→ EXERCISE INSTRUCTIONS: Search the records for the string "none". Copy each line where it occurs.

((

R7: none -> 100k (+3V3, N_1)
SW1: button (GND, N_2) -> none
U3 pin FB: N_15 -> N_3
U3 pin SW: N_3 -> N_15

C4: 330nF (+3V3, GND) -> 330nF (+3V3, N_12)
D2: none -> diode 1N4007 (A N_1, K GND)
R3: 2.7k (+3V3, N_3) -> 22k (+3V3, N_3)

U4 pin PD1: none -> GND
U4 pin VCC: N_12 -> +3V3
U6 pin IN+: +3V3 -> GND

))
((

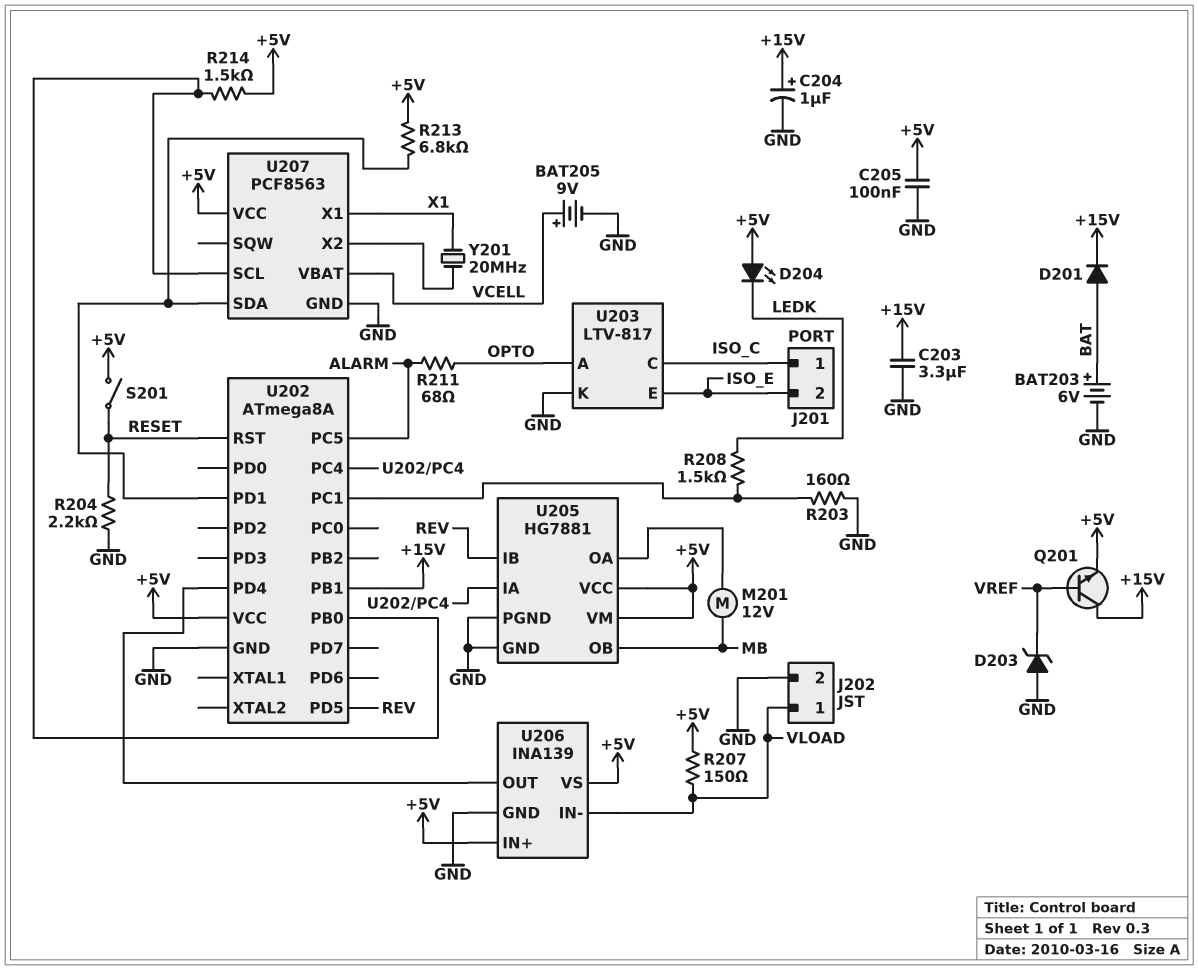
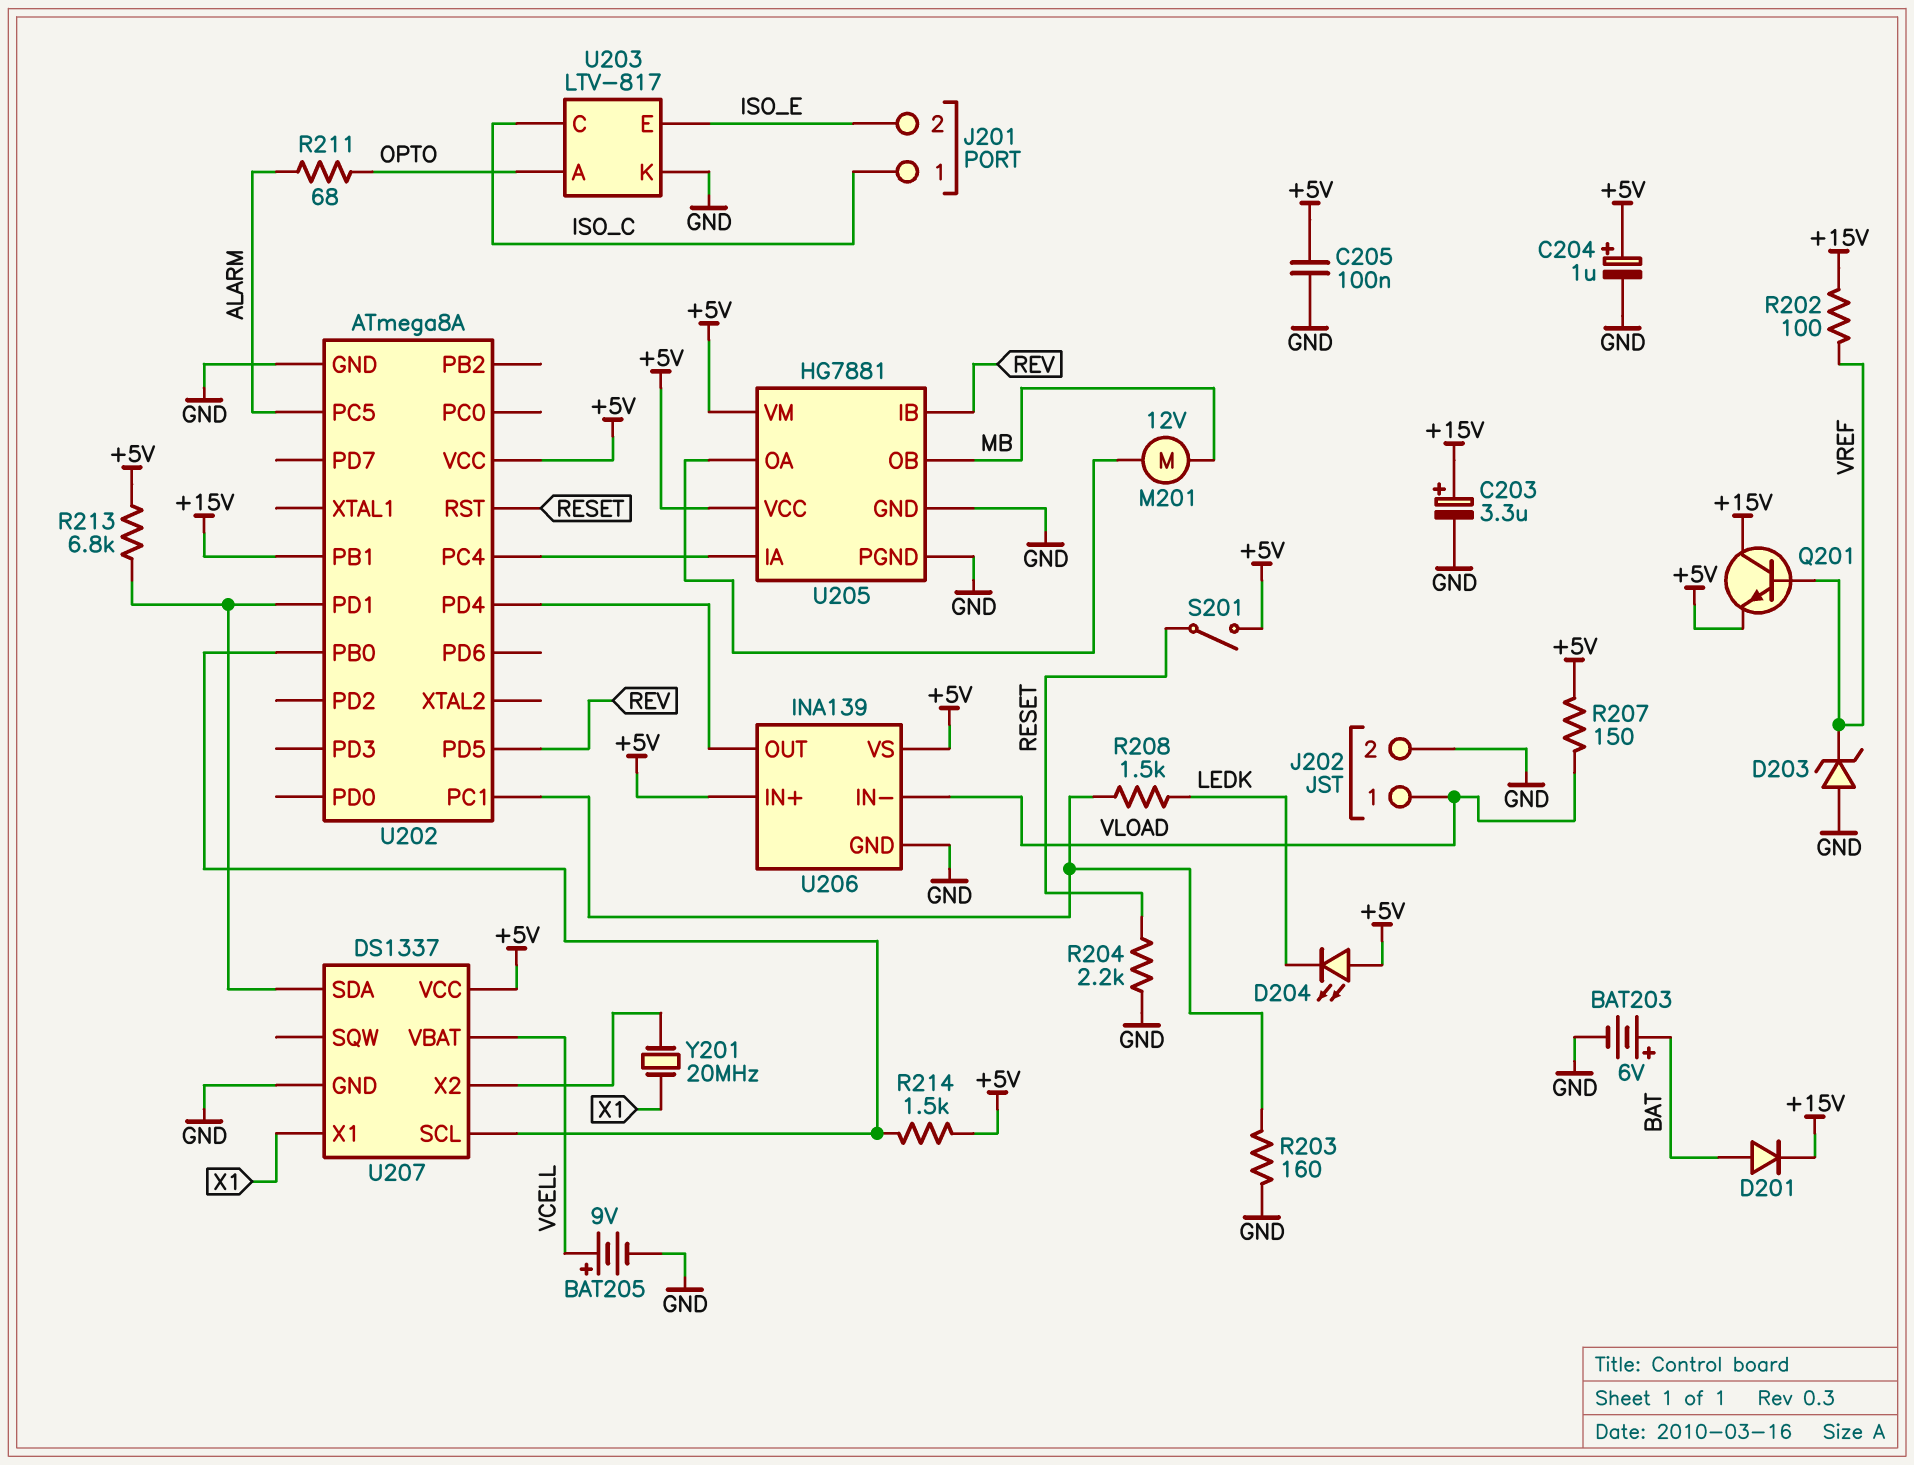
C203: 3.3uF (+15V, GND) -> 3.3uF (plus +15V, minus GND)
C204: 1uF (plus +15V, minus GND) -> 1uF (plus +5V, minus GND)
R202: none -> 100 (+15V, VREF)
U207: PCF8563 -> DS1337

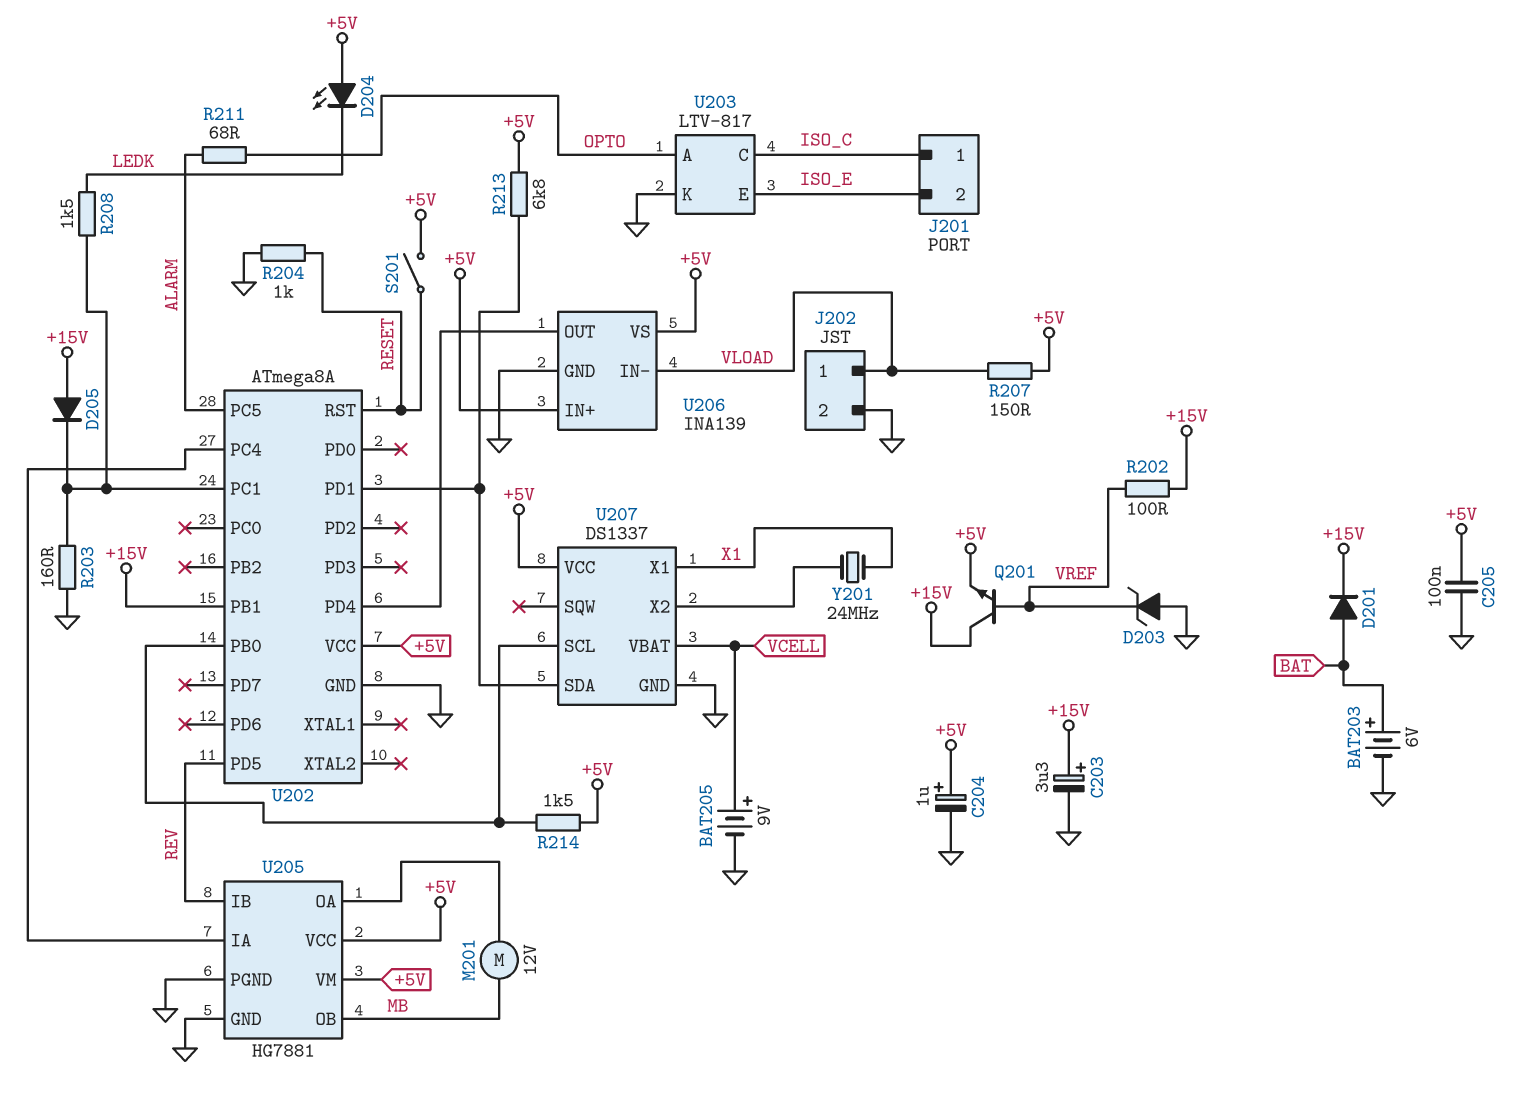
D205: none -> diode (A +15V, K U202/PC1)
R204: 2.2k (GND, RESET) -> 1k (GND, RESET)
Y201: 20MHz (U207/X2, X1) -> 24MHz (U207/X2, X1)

))

→ RESPONSE TO THE TASK:
R7: none -> 100k (+3V3, N_1)
SW1: button (GND, N_2) -> none
D2: none -> diode 1N4007 (A N_1, K GND)
U4 pin PD1: none -> GND
R202: none -> 100 (+15V, VREF)
D205: none -> diode (A +15V, K U202/PC1)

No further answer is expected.